Once the line containing "[164,281,197,321]" is found in the records below, return it and each following line exactly, up to and including the line containing "[506,186,561,305] (first image)", and nothing else.

> [Data for this task]

==========

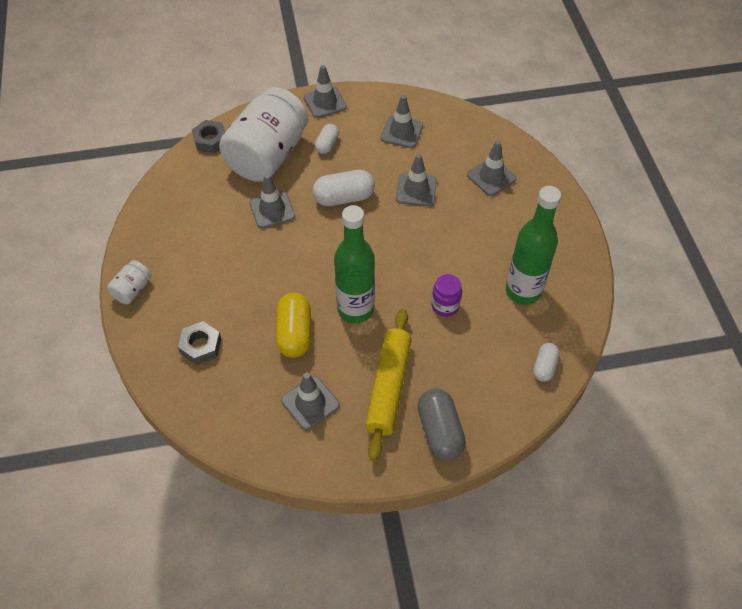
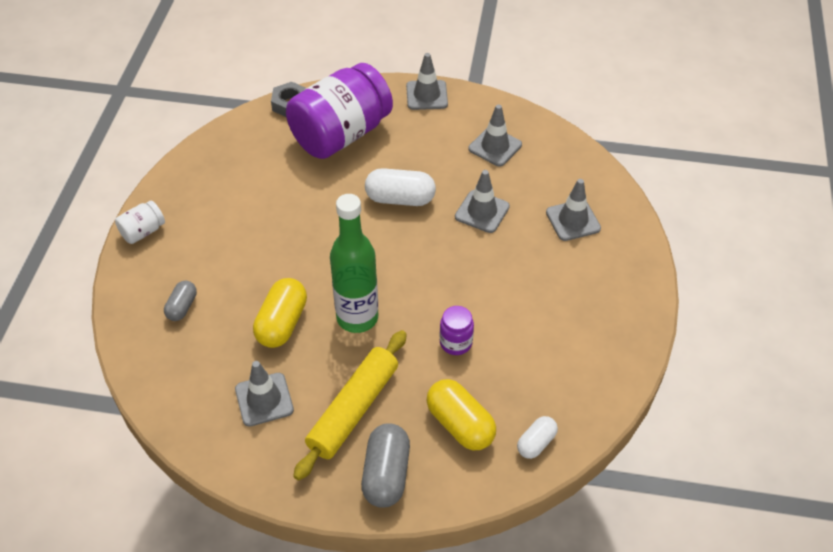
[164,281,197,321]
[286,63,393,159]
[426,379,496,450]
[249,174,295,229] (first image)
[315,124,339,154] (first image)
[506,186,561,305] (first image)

==========

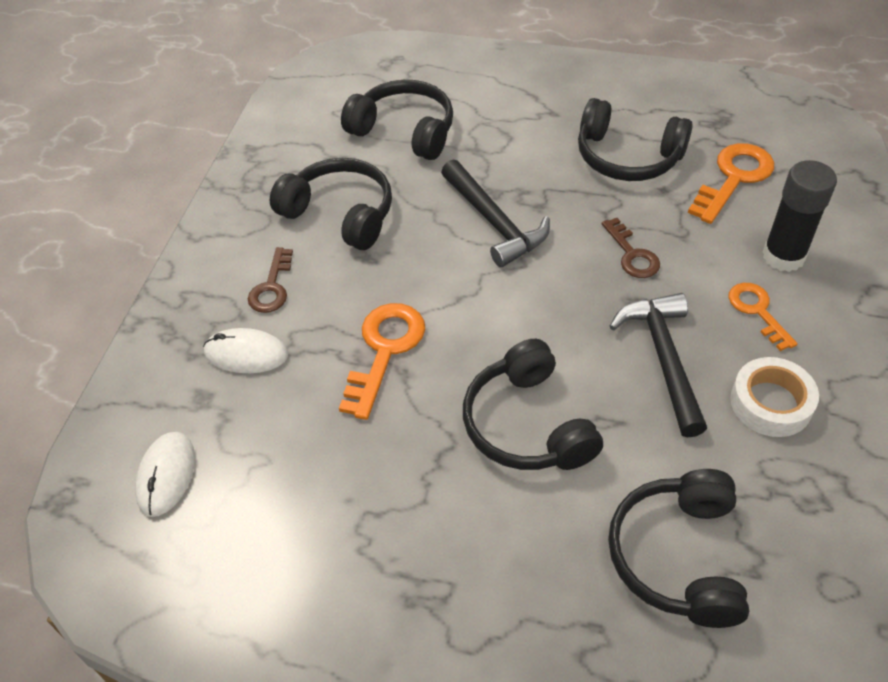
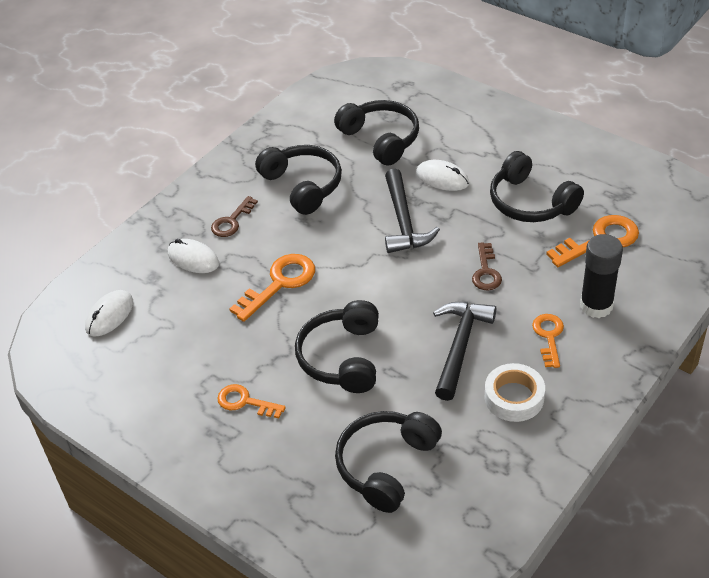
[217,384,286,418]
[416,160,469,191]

==========

> [Solution]
[164,281,197,321]
[286,63,393,159]
[426,379,496,450]
[249,174,295,229] (first image)
[315,124,339,154] (first image)
[506,186,561,305] (first image)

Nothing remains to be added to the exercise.